╔══

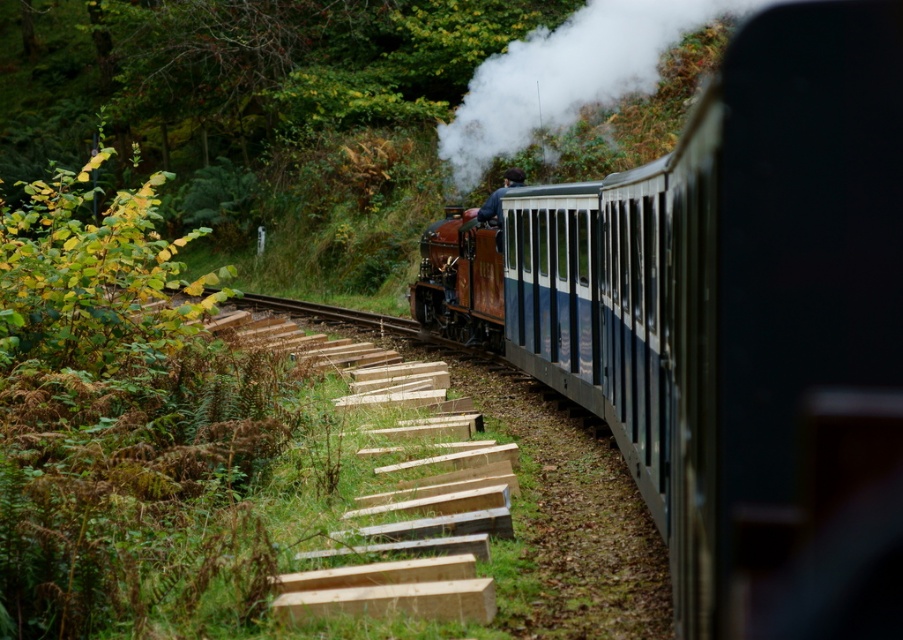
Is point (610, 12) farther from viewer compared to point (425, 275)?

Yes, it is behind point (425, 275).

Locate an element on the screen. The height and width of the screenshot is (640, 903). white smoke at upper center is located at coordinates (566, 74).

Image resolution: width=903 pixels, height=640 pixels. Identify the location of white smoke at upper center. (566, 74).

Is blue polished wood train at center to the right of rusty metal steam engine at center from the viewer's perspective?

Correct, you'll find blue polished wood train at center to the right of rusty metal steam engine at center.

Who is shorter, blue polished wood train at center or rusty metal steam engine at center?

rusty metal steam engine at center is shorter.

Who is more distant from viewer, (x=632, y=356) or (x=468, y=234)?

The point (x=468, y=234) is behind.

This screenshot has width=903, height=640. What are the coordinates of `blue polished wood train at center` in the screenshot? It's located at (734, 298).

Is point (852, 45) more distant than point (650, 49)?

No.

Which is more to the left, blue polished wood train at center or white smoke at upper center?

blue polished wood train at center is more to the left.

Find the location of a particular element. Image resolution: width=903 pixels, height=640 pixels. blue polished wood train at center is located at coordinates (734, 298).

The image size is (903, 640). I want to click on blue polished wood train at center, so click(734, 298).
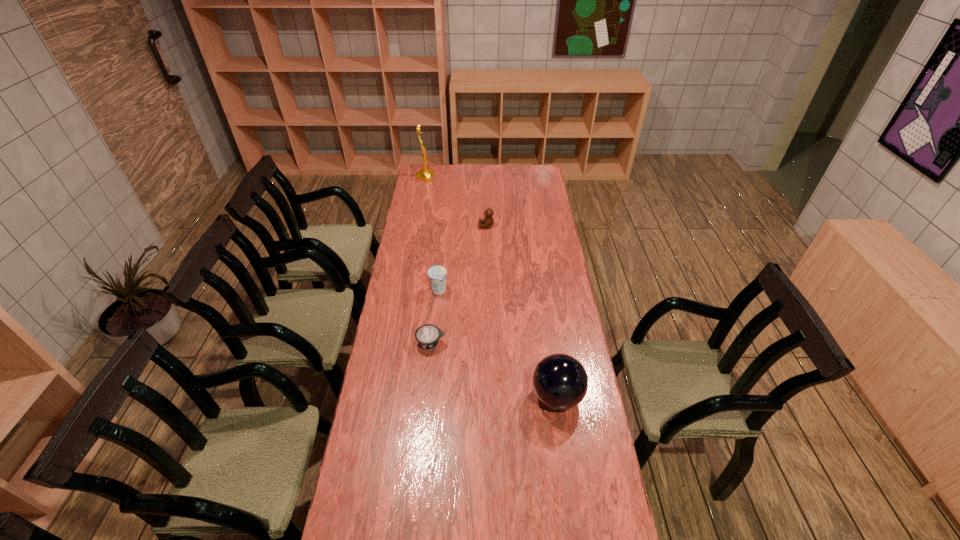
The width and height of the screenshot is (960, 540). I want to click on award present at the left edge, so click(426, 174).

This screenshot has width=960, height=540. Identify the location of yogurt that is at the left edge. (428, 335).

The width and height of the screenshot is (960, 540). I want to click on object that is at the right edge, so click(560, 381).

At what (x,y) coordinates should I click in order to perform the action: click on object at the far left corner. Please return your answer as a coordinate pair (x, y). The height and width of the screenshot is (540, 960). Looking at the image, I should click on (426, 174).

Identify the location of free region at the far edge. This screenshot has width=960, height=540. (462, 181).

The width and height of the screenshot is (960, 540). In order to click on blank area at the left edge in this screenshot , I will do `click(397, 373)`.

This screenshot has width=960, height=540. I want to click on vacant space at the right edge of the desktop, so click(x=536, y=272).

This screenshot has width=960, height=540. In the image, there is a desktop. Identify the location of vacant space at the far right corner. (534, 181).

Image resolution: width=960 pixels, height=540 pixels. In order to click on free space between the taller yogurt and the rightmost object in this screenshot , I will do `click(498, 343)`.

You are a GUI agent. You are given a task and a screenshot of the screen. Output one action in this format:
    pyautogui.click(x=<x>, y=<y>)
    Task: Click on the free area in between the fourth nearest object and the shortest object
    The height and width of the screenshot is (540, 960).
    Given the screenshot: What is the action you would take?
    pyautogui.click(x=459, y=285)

╚══
╔══

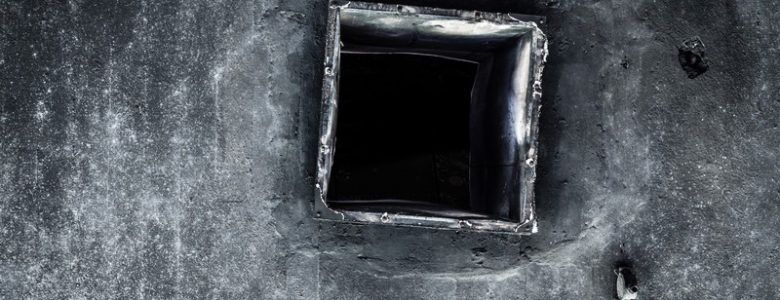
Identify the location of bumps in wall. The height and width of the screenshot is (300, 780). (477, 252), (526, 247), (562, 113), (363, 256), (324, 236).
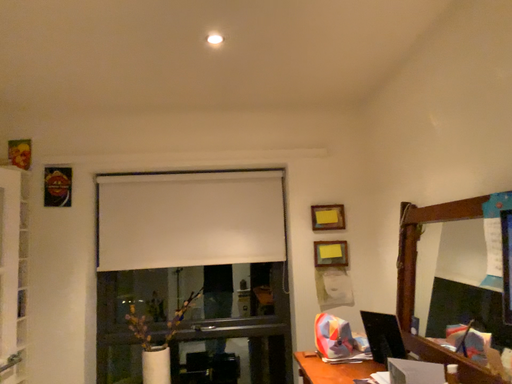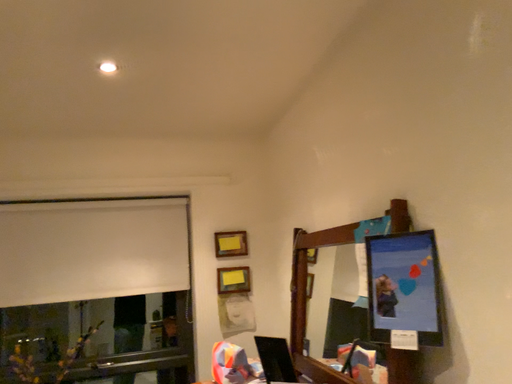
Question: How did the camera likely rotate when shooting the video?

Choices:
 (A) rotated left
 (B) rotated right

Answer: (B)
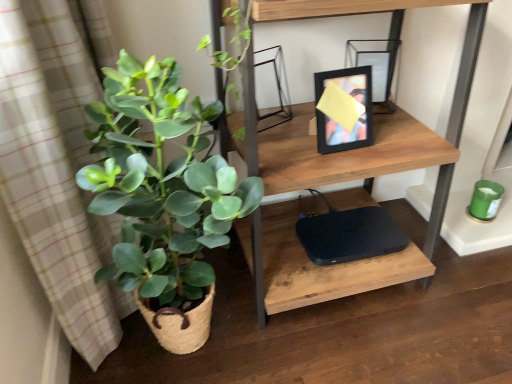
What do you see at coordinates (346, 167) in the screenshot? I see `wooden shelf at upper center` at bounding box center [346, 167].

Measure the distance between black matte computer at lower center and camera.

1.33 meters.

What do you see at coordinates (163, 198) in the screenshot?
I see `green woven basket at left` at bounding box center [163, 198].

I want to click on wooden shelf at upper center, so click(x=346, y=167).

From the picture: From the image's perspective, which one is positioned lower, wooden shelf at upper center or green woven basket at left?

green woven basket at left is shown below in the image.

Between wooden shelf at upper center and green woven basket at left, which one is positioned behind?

╚══
╔══

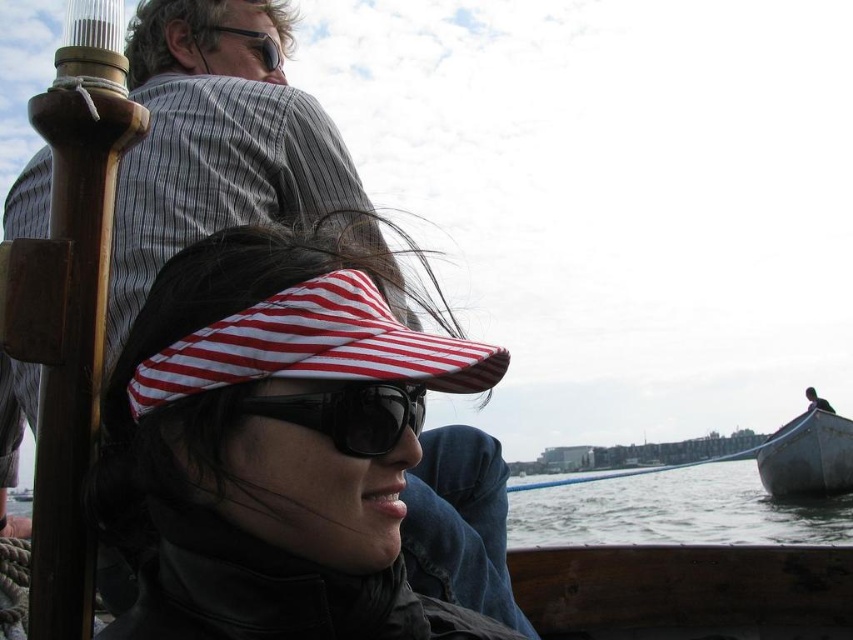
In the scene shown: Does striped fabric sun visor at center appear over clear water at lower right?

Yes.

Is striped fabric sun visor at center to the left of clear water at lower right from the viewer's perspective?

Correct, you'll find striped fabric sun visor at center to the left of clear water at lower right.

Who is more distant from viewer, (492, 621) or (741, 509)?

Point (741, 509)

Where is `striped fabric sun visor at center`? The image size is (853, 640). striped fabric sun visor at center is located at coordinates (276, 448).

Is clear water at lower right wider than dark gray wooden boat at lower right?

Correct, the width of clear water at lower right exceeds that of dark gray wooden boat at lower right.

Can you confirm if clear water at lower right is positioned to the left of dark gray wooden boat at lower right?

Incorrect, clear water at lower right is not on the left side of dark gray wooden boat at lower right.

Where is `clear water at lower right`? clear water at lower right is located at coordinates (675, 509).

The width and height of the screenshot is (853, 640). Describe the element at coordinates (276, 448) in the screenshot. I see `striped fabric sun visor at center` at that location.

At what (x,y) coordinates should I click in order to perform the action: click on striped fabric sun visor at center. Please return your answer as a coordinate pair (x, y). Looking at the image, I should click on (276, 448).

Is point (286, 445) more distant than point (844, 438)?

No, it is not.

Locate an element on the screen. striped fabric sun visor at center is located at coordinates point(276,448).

╚══

- **Task to complete**:
Copy out the items above word for word, from the line containing "Is point (610, 12)" through the line containing "Locate an element on the screen. The", with both of those lines included.

- **Solved exercise**:
Is point (610, 12) farther from viewer compared to point (425, 275)?

Yes, it is behind point (425, 275).

Locate an element on the screen. The height and width of the screenshot is (640, 903). white smoke at upper center is located at coordinates (566, 74).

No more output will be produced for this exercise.